---------- Data for the task

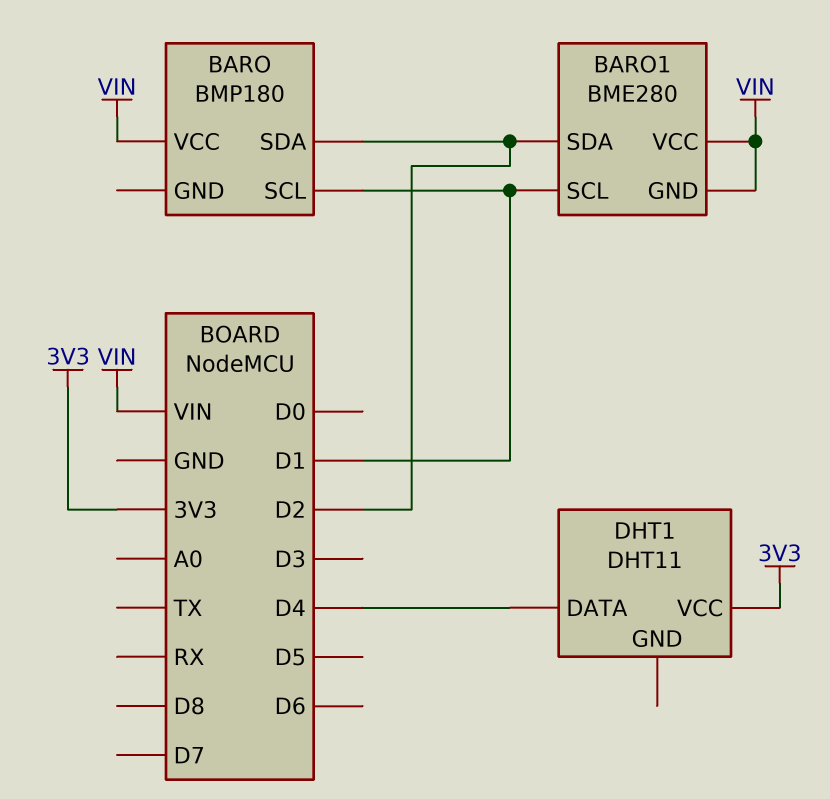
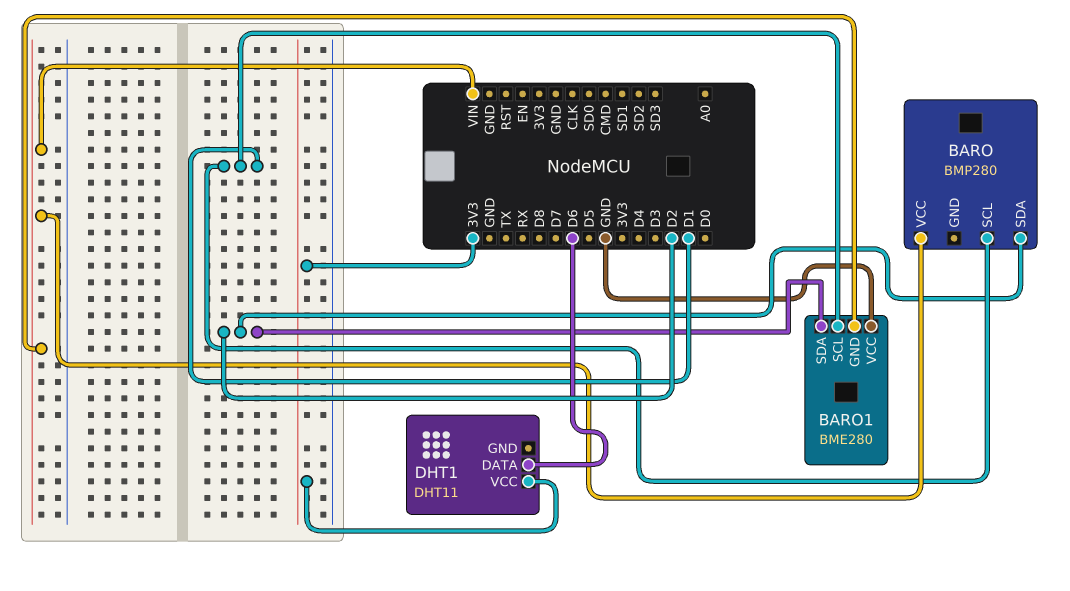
BARO: BMP180 -> BMP280
BARO1 pin VCC: VIN -> GND
DHT1 pin DATA: D4 -> D6

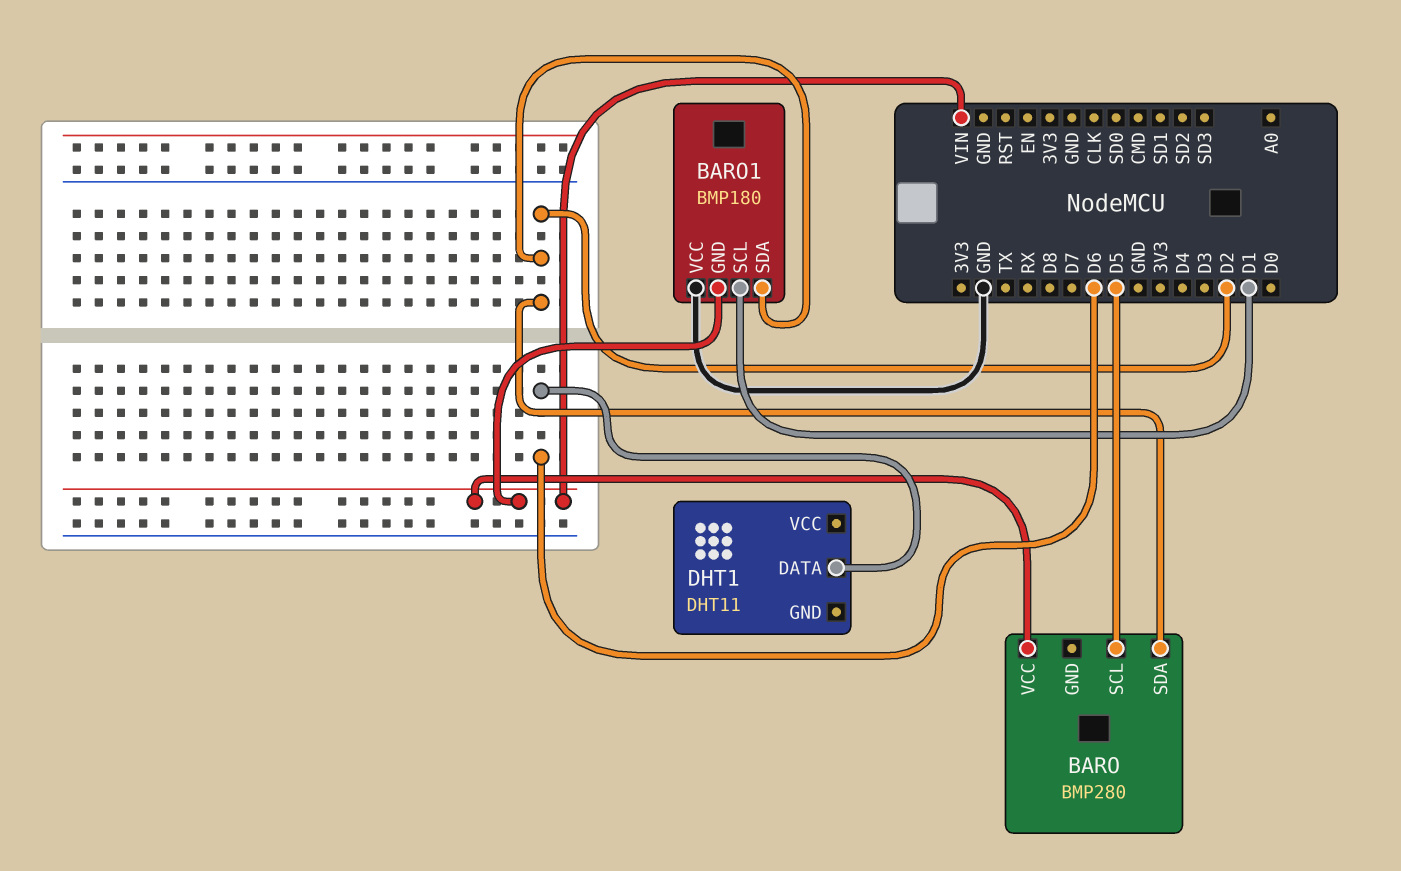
BARO pin SCL: D1 -> D5
BARO1: BME280 -> BMP180
DHT1 pin VCC: 3V3 -> none

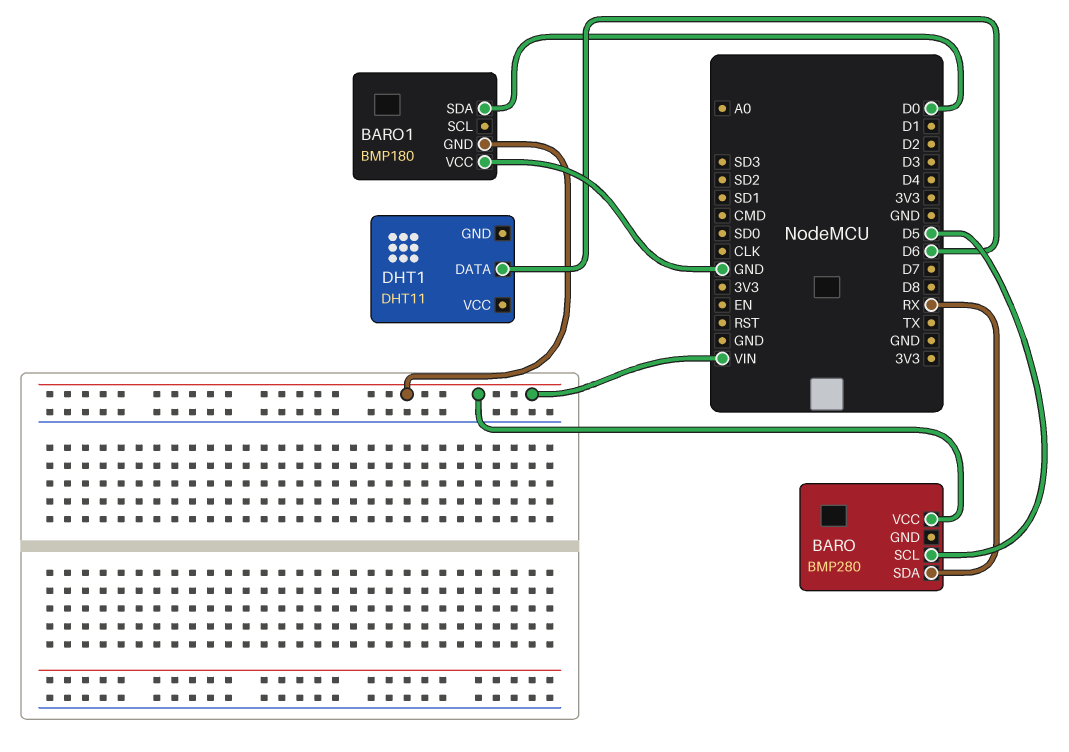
BARO pin SDA: D2 -> RX
BARO1 pin SCL: D1 -> none
BARO1 pin SDA: D2 -> D0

--------------------

Action item:
Return solely the number of lines in the data that include the word "none".

Solved problem:
2